**TASK DESCRIPTION**
Report how many lines in the records below contain the word "cone". Give only the number.

#### THE INPUT ####

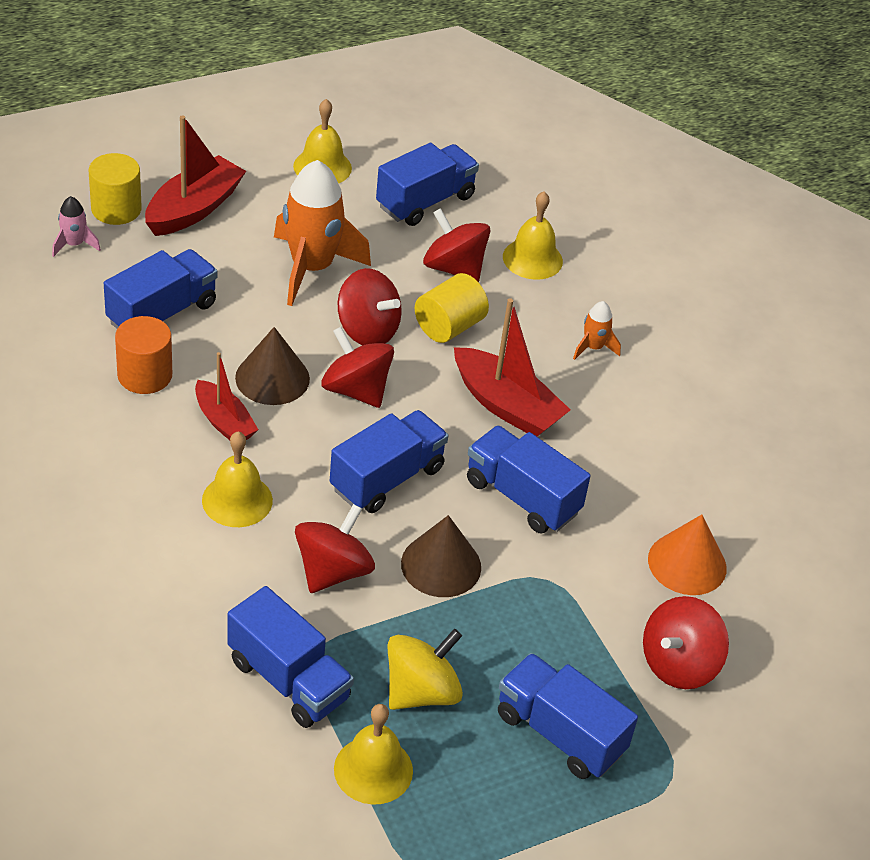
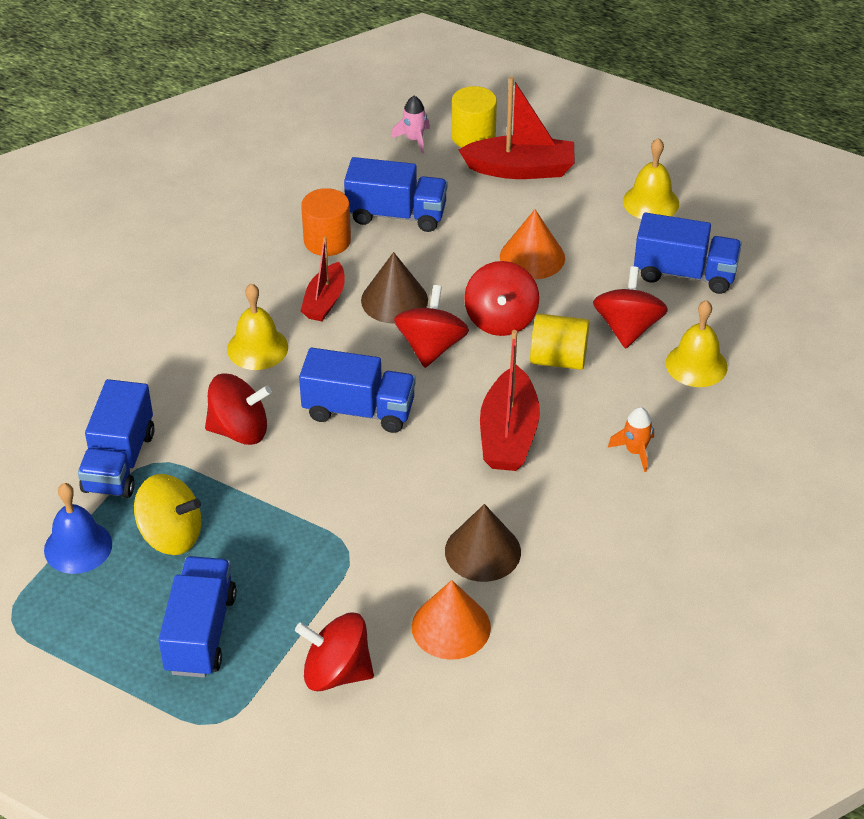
camera: 60 degrees right, 0 degrees up
(312, 268) = (532, 257): orange rocket -> orange cone
(373, 769) = (78, 547): yellow bell -> blue bell
(441, 565) = (302, 483): brown cone -> brown cone (482, 551)
(522, 497) = (419, 493): blue truck -> none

####

**ANSWER SPACE**
2